### Record excerpts:
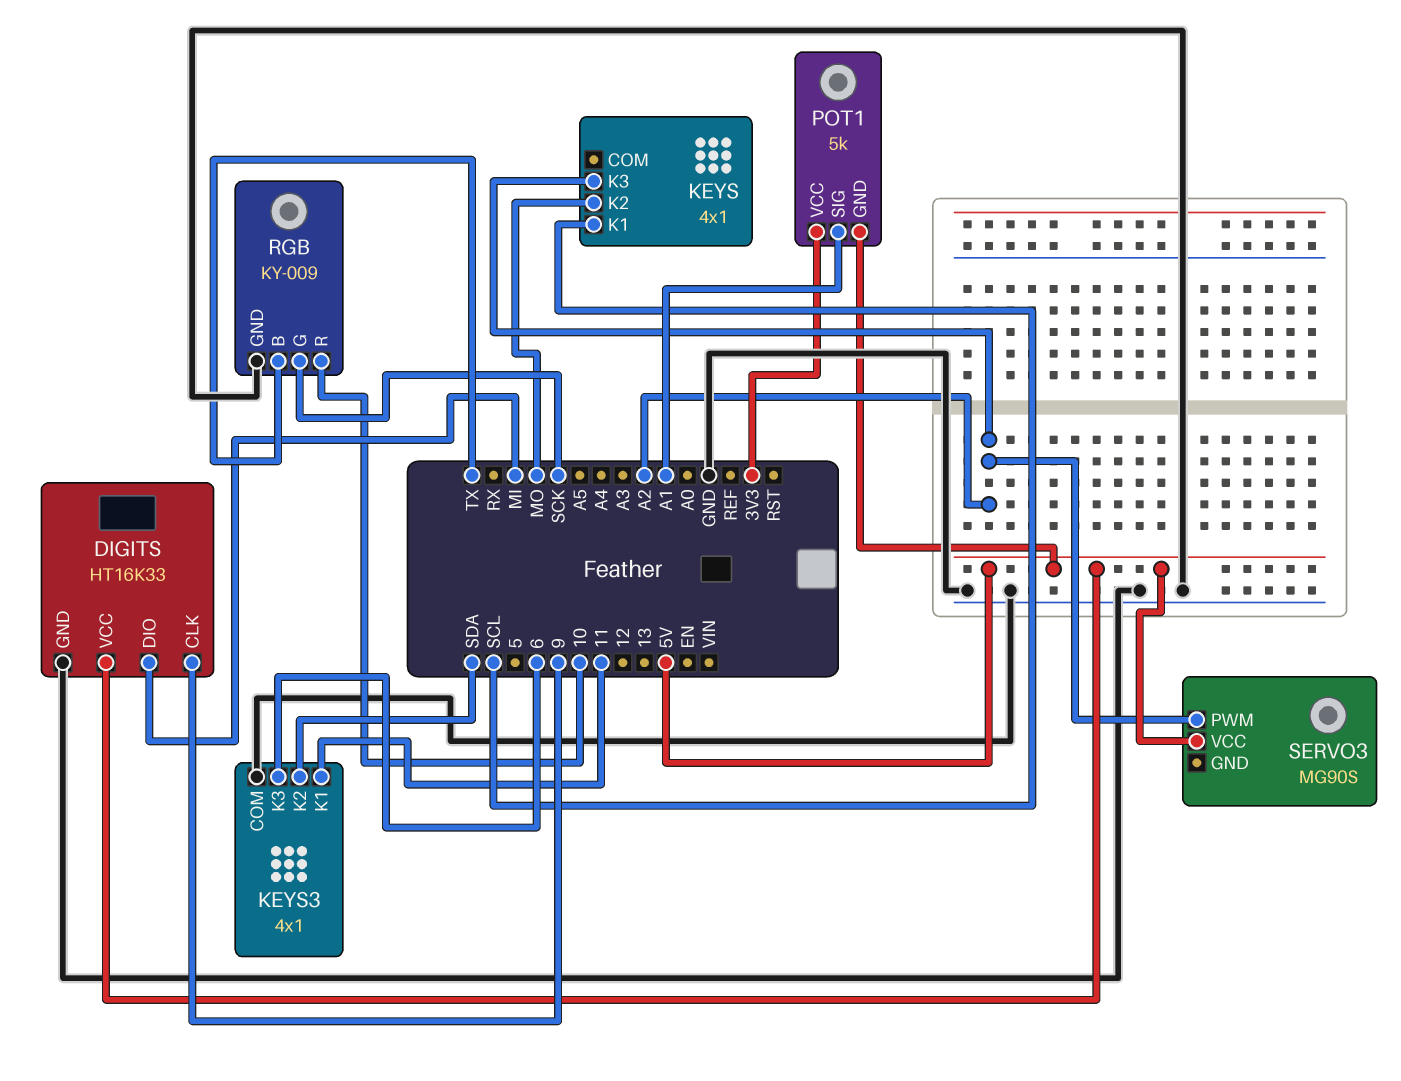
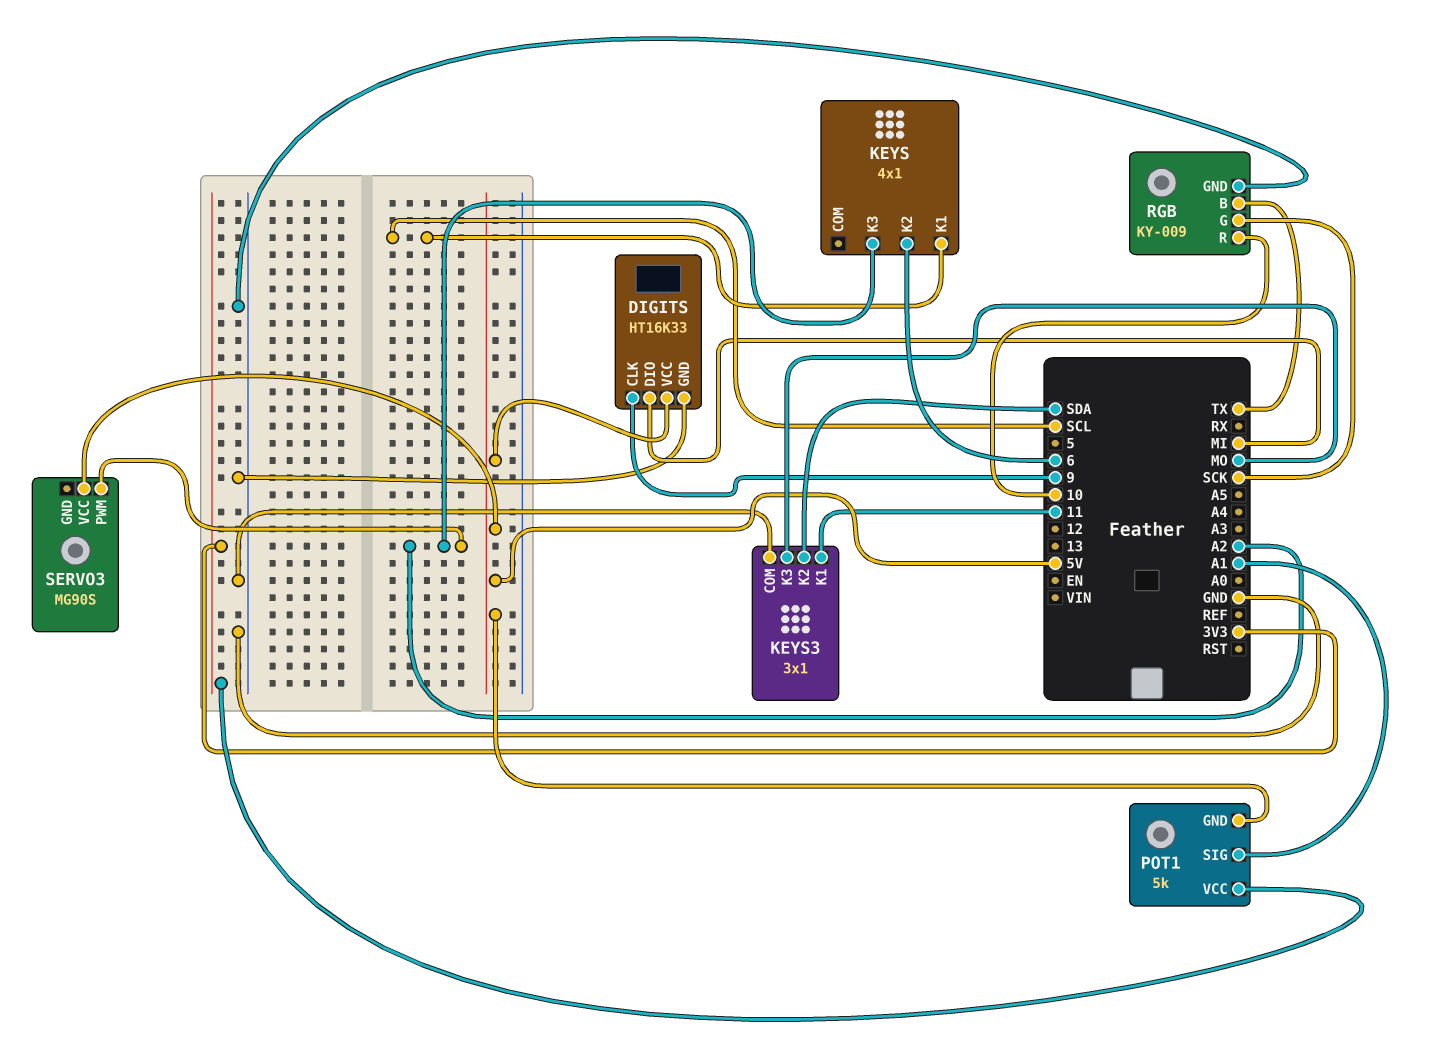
KEYS pin K2: MO -> 6
KEYS3: 4x1 -> 3x1
KEYS3 pin K3: 6 -> MO

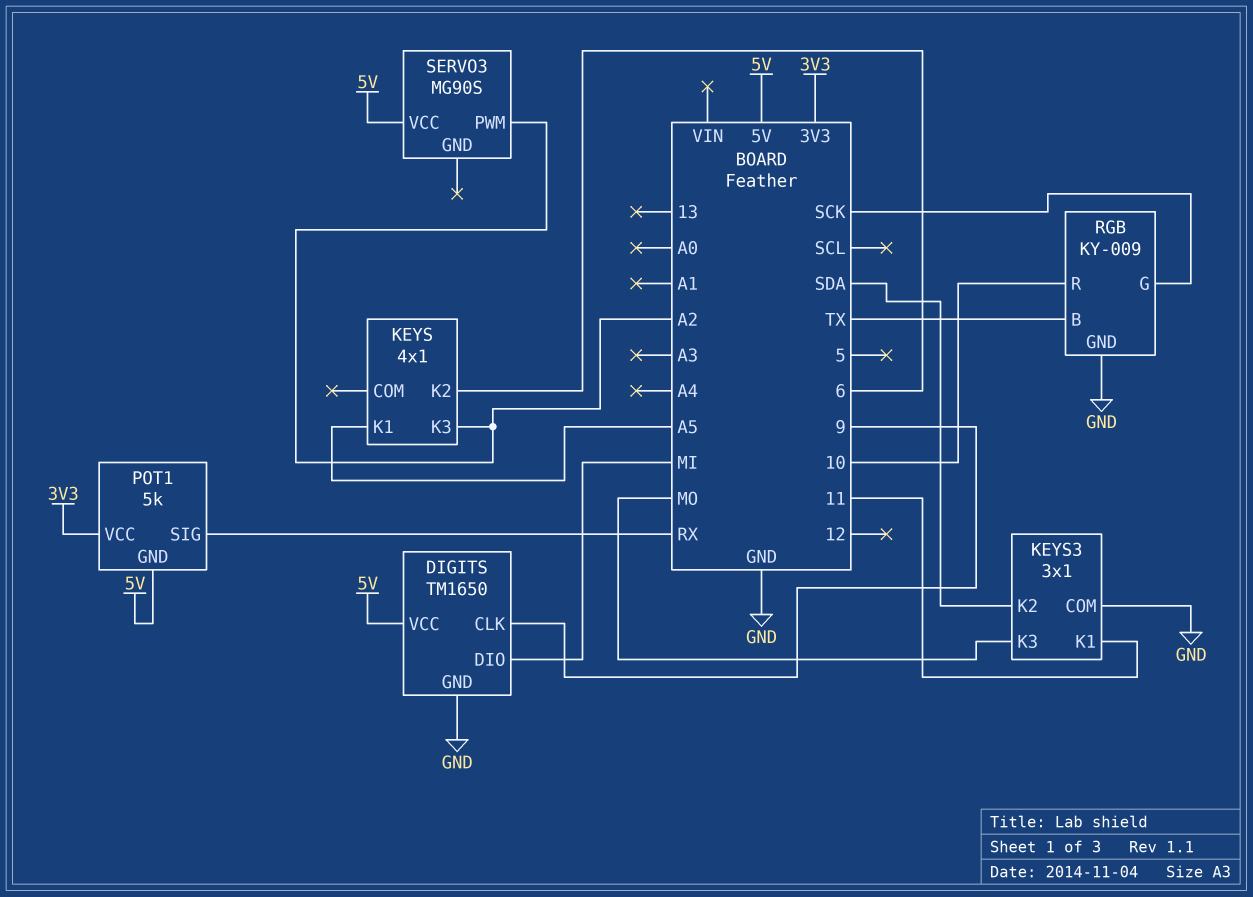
DIGITS: HT16K33 -> TM1650
KEYS pin K1: SCL -> A5
POT1 pin SIG: A1 -> RX

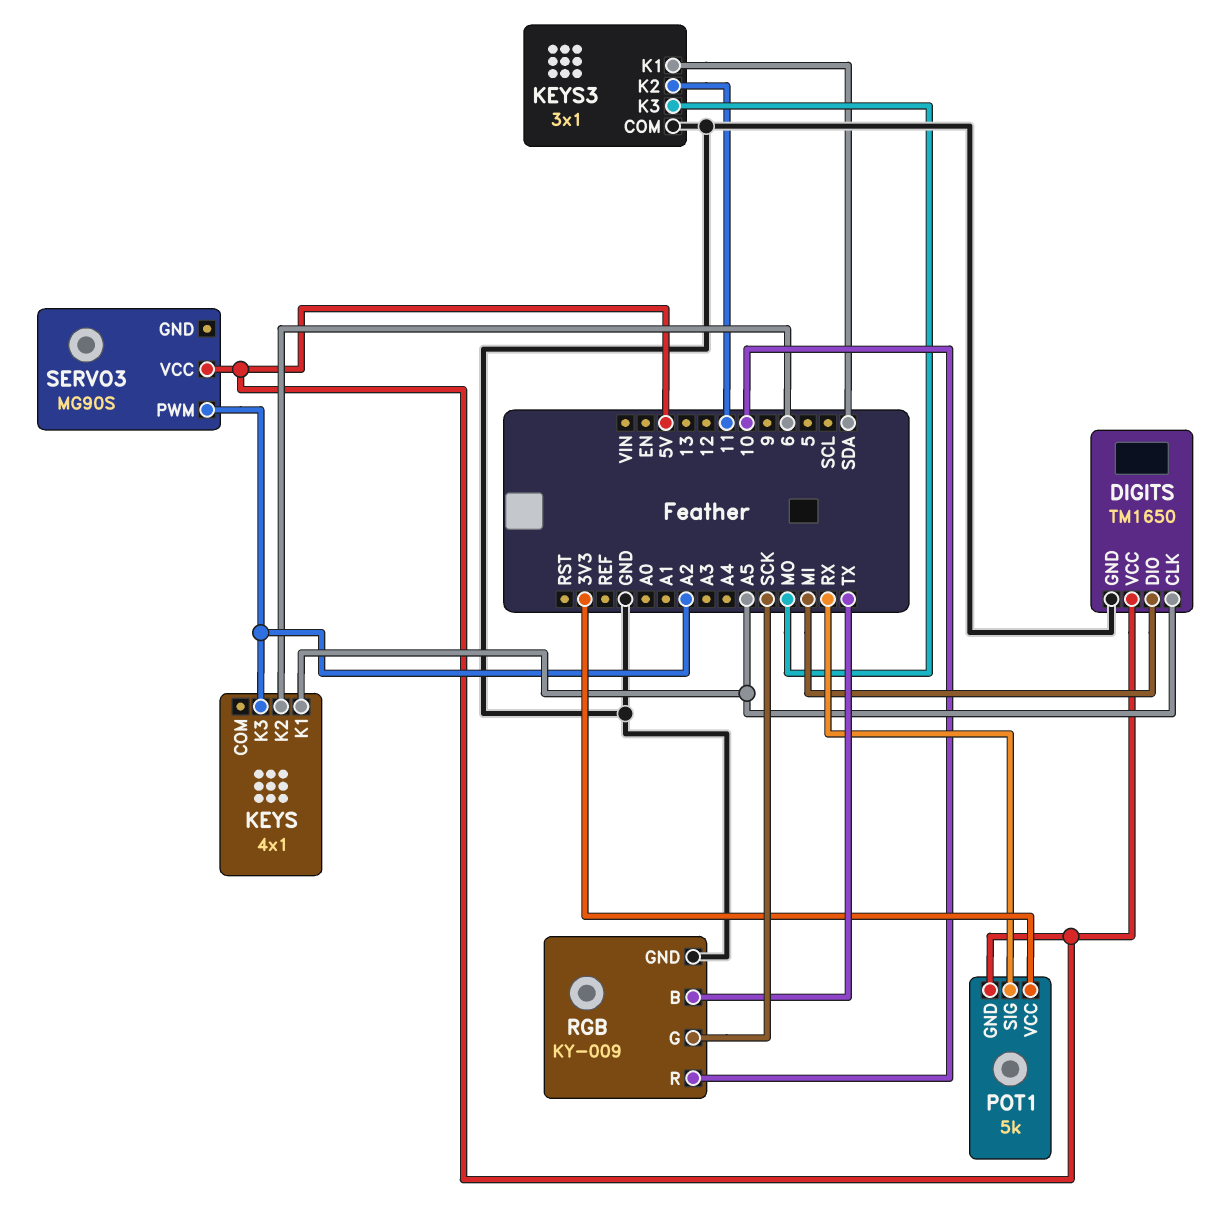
DIGITS pin CLK: 9 -> A5
KEYS3 pin K1: 11 -> SDA
KEYS3 pin K2: SDA -> 11

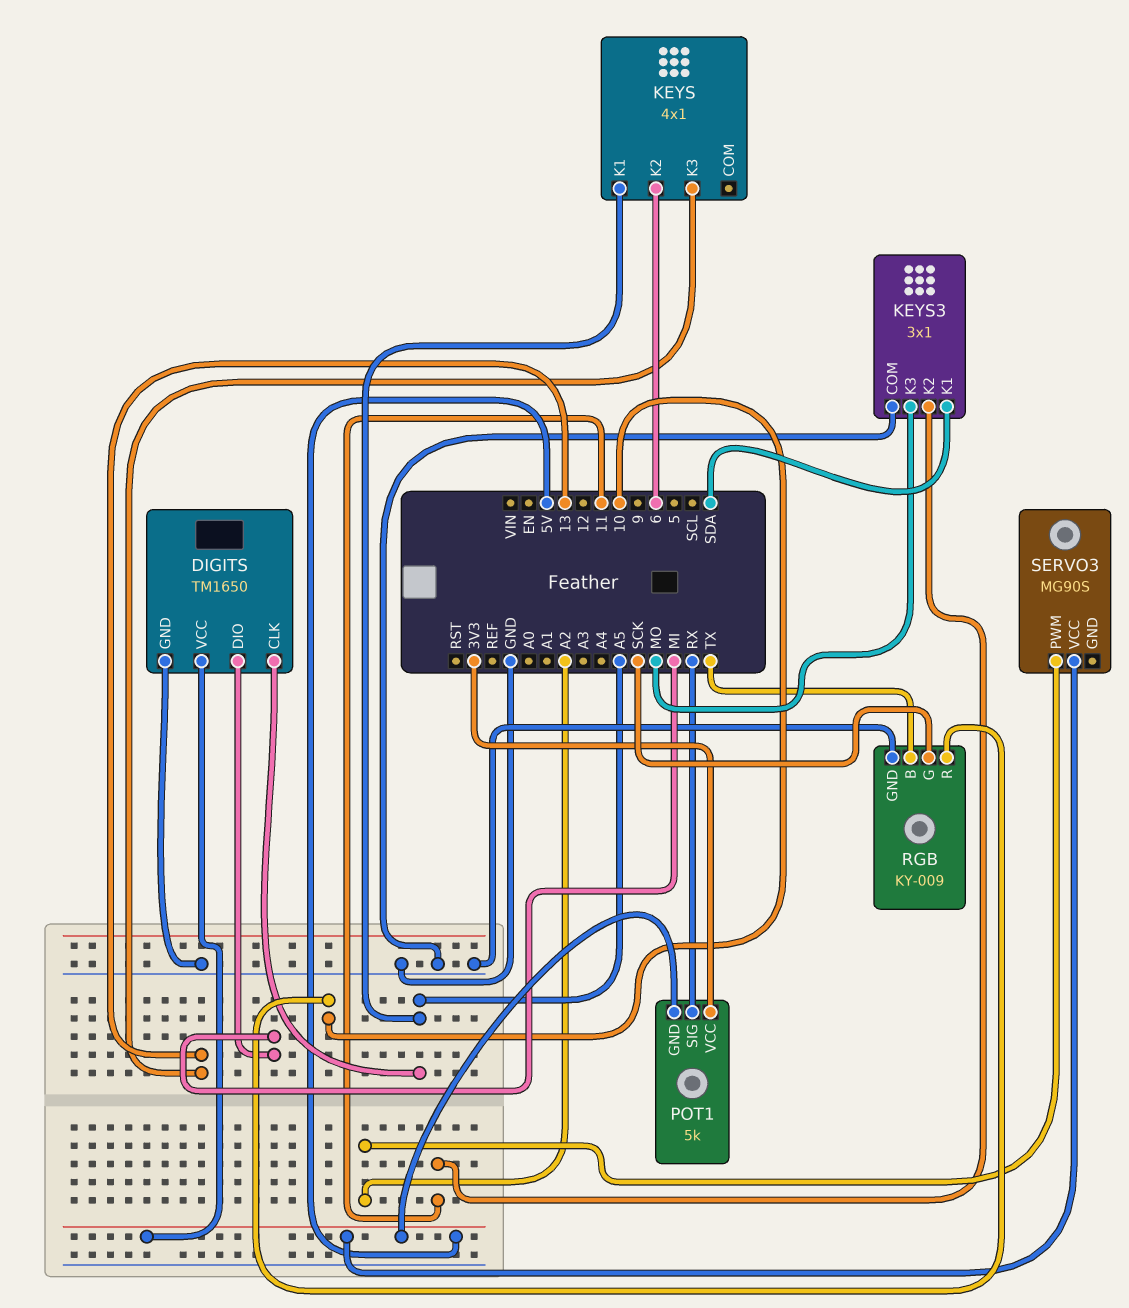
KEYS pin K3: A2 -> 13

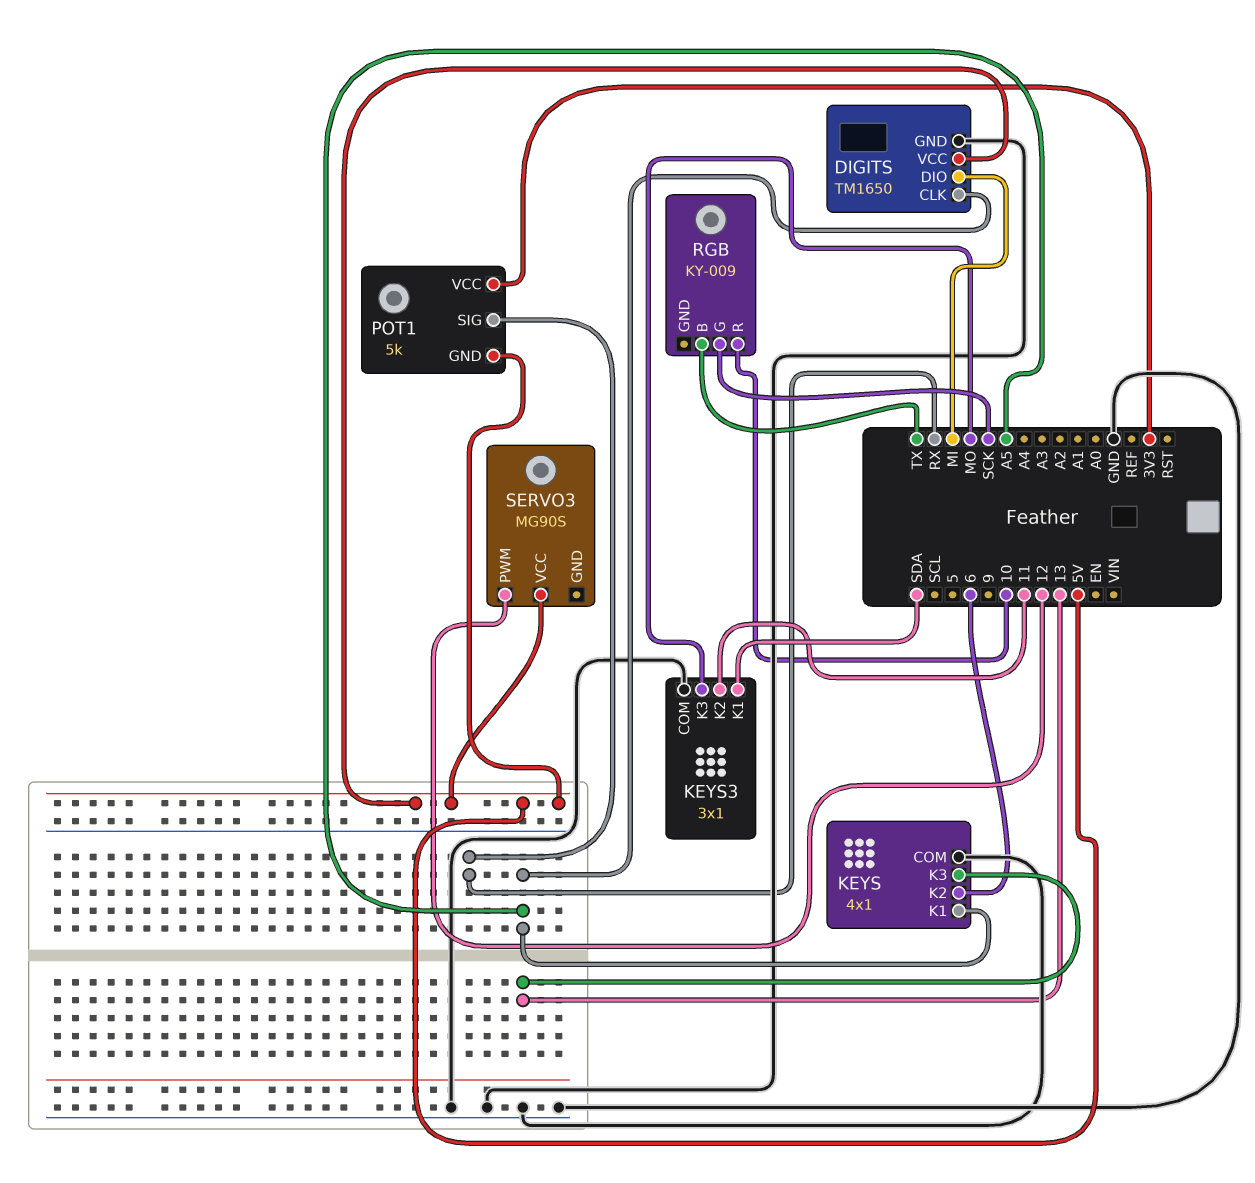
KEYS pin COM: none -> GND
RGB pin GND: GND -> none
SERVO3 pin PWM: A2 -> 12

### Task directions:
Work out how many lines of the listing above include the word "none". Reply with nothing but the count.

### Completed exercise:
2